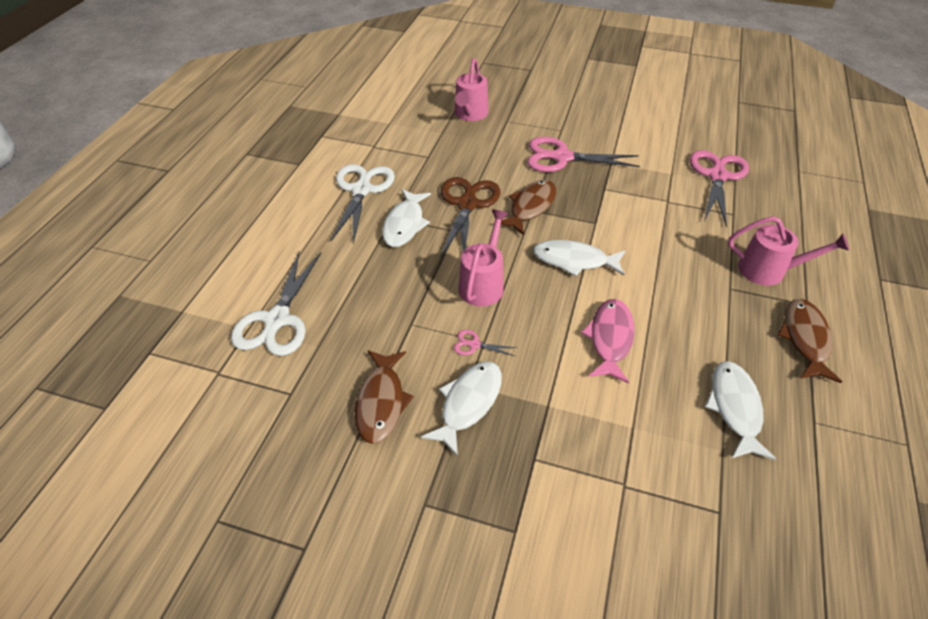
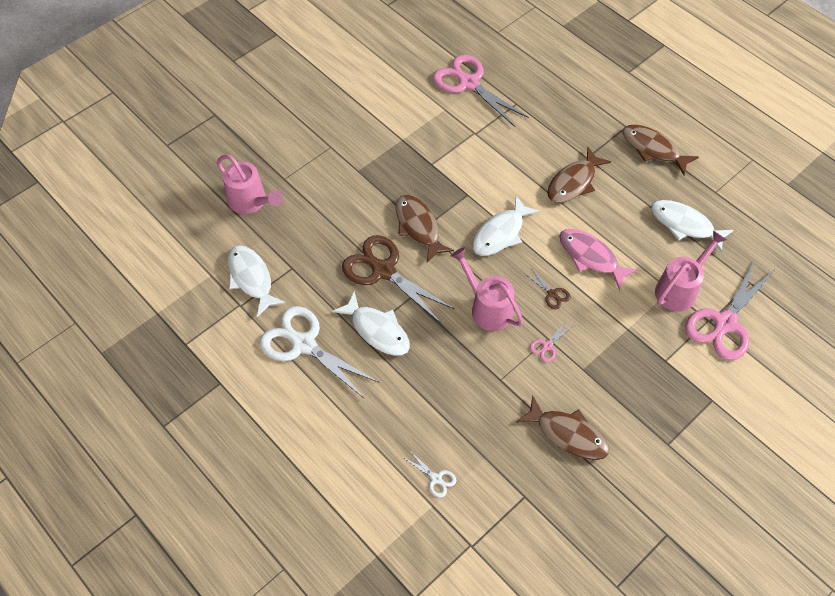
camera: 60 degrees left, 10 degrees up
(277, 320) = (436, 478): white scissors -> white scissors, size x0.42
(468, 403) = (599, 377): white fish -> white fish (251, 278)
(538, 325) = (552, 294): none -> brown scissors
(562, 157) = (370, 168): pink scissors -> pink scissors (725, 323)
(688, 290) = (573, 182): none -> brown fish
(769, 271) = (585, 124): pink watering can -> pink watering can (680, 289)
★ ★ ★ ★ ★ ★ ★
## WHAT NEEDS TO BE DONE
Return an exact transcription of the material, with its pictures left out.

## ANSWER TO THE PROBLEM
camera: 60 degrees left, 10 degrees up
(277, 320) = (436, 478): white scissors -> white scissors, size x0.42
(468, 403) = (599, 377): white fish -> white fish (251, 278)
(538, 325) = (552, 294): none -> brown scissors
(562, 157) = (370, 168): pink scissors -> pink scissors (725, 323)
(688, 290) = (573, 182): none -> brown fish
(769, 271) = (585, 124): pink watering can -> pink watering can (680, 289)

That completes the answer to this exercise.